> **Exercise requirements**
Count the lines in the entries below that contain the string "kern", treating uppercase and lowercase letters as different, and reply with the number alone.

> **Task inputs**
+-------+

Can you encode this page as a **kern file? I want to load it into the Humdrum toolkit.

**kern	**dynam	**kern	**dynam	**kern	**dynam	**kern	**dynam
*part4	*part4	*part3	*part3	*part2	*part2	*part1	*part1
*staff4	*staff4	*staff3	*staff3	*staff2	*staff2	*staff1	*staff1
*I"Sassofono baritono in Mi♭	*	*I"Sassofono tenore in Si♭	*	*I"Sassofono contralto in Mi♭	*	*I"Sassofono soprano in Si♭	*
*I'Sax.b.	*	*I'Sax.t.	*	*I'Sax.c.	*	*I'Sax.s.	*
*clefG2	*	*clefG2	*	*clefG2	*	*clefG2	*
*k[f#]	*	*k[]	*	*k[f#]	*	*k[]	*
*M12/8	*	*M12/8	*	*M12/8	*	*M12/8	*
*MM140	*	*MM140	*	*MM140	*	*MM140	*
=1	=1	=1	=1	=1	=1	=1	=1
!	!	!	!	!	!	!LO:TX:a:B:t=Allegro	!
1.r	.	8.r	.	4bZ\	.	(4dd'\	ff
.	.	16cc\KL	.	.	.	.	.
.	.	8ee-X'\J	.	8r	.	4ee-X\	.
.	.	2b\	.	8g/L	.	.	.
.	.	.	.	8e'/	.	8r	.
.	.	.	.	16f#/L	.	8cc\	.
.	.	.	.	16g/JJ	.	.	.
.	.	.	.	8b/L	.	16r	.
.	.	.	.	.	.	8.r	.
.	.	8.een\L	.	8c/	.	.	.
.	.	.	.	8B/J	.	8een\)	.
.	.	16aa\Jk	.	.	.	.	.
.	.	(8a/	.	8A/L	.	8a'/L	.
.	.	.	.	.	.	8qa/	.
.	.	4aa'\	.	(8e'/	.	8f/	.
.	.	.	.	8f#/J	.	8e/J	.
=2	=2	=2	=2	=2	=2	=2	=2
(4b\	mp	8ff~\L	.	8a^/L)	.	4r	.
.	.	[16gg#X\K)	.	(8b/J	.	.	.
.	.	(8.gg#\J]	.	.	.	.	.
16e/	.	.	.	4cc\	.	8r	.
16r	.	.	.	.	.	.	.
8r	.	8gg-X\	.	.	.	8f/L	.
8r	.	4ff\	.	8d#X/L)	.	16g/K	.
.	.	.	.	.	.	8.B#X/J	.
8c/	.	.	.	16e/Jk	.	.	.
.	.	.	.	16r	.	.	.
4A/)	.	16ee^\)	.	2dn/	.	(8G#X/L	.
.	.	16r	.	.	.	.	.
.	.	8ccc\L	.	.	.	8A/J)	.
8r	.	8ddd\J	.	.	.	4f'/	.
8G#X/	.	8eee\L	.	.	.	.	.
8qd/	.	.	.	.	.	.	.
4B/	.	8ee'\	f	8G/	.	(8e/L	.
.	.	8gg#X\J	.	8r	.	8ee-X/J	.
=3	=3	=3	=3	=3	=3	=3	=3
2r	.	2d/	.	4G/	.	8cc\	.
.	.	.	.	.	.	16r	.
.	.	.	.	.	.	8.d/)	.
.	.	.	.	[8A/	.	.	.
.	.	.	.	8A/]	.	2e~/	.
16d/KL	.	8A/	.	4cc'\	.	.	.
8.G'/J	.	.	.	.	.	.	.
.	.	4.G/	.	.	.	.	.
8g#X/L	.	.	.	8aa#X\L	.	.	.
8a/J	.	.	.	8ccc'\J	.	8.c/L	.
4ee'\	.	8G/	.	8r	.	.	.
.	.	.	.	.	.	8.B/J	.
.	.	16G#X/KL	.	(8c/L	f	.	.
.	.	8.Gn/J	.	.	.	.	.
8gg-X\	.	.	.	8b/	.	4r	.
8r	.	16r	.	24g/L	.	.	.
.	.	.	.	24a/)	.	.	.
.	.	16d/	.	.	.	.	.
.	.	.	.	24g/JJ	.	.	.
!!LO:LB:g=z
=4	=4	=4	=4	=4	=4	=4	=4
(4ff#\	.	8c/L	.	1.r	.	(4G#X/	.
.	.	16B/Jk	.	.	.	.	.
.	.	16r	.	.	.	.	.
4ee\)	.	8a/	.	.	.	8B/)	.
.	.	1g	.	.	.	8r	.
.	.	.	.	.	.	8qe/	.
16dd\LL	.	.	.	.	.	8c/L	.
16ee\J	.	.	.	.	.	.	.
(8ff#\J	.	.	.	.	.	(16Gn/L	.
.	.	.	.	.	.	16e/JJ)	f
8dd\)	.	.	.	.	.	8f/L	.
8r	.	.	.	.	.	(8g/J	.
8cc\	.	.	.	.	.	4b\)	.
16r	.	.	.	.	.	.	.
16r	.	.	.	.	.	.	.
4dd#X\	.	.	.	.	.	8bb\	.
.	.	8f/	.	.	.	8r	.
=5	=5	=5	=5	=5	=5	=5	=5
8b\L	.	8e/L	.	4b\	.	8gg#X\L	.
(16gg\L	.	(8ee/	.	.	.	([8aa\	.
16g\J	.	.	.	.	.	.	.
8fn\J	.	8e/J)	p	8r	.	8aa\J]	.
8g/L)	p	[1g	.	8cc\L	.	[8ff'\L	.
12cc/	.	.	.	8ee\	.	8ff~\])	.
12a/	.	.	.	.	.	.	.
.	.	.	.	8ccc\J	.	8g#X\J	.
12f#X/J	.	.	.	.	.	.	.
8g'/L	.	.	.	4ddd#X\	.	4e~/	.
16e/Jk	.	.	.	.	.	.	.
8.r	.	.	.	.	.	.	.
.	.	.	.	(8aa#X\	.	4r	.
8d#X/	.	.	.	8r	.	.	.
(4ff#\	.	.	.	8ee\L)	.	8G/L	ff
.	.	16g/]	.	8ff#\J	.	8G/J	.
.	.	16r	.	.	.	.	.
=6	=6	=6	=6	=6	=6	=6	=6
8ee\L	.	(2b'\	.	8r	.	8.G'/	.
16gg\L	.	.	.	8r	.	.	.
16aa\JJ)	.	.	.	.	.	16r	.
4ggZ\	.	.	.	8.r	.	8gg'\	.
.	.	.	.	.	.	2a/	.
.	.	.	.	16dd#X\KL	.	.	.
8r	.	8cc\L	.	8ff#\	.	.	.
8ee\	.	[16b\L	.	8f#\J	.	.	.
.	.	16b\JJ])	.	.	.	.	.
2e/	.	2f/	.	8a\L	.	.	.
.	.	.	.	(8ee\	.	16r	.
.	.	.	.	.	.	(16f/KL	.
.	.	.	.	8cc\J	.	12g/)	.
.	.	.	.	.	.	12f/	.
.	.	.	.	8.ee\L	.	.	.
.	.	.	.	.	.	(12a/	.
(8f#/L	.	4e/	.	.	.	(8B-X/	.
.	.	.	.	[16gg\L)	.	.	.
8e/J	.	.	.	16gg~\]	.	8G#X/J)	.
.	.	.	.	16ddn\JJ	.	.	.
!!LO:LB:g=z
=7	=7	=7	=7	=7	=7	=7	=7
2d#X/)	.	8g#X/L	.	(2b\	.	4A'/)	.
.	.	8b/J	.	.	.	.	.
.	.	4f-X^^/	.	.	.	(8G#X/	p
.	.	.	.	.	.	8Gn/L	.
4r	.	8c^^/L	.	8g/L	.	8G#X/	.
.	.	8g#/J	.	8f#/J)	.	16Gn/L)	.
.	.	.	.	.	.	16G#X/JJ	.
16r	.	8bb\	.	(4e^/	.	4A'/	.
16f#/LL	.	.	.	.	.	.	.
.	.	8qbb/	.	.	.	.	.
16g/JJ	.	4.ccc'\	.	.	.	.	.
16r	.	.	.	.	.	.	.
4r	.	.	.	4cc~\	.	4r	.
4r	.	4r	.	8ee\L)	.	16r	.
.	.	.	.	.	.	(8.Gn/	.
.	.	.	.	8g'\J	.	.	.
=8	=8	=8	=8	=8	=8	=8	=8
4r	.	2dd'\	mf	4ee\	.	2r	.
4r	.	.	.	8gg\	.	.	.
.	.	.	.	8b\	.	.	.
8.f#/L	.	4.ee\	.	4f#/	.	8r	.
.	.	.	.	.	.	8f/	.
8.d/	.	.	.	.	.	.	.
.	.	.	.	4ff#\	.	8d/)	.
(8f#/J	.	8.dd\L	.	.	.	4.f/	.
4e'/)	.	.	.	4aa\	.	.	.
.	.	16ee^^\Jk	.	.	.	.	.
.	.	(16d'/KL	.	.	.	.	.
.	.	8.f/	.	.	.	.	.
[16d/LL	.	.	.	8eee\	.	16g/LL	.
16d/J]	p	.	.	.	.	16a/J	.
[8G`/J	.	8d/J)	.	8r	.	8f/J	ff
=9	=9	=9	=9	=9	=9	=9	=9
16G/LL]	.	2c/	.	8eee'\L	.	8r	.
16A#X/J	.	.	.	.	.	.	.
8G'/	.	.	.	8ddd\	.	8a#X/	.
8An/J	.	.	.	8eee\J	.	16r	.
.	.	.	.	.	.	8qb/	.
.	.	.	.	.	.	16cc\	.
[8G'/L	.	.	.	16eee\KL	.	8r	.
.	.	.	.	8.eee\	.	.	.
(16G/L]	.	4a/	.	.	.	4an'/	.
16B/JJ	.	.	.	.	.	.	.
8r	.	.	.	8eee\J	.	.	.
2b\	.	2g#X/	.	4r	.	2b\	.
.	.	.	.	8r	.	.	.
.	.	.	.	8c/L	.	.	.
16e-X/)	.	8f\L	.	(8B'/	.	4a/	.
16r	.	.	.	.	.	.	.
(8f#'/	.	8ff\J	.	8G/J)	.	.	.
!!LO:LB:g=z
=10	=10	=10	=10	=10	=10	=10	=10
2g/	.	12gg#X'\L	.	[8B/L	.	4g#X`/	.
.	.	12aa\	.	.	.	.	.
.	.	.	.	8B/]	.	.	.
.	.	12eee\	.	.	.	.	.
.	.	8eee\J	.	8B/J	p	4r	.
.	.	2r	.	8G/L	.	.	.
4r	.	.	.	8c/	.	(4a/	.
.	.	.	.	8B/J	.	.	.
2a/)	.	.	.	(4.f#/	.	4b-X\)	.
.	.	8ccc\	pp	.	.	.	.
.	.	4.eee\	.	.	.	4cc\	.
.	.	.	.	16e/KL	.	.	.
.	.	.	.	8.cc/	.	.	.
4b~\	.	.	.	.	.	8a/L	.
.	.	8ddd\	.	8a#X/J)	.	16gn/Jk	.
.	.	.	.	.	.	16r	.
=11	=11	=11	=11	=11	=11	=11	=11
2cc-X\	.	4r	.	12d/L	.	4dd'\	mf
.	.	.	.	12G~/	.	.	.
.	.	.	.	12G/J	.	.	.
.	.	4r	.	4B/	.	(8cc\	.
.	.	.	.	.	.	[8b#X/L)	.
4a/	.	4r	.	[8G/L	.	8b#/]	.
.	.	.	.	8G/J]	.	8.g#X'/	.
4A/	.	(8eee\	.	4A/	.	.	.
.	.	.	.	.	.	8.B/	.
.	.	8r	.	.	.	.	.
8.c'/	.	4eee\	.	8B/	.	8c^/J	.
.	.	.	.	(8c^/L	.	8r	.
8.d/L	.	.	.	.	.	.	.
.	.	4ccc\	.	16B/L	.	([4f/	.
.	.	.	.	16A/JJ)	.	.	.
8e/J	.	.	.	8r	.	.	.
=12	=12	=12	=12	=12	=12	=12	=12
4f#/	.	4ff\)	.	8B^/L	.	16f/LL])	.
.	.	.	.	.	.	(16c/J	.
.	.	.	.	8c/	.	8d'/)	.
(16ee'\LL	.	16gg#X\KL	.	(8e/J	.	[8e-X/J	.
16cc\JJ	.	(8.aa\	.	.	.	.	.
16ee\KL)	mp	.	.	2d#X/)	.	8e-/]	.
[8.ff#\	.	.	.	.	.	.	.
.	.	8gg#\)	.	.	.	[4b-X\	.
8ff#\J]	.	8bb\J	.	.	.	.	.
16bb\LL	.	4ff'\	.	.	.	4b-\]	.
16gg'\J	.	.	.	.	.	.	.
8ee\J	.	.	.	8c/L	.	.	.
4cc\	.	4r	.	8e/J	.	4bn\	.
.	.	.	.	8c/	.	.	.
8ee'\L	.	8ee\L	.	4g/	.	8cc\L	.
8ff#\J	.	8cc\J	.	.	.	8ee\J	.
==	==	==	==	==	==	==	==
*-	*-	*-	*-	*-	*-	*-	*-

+-------+

> **Answer to this task**
2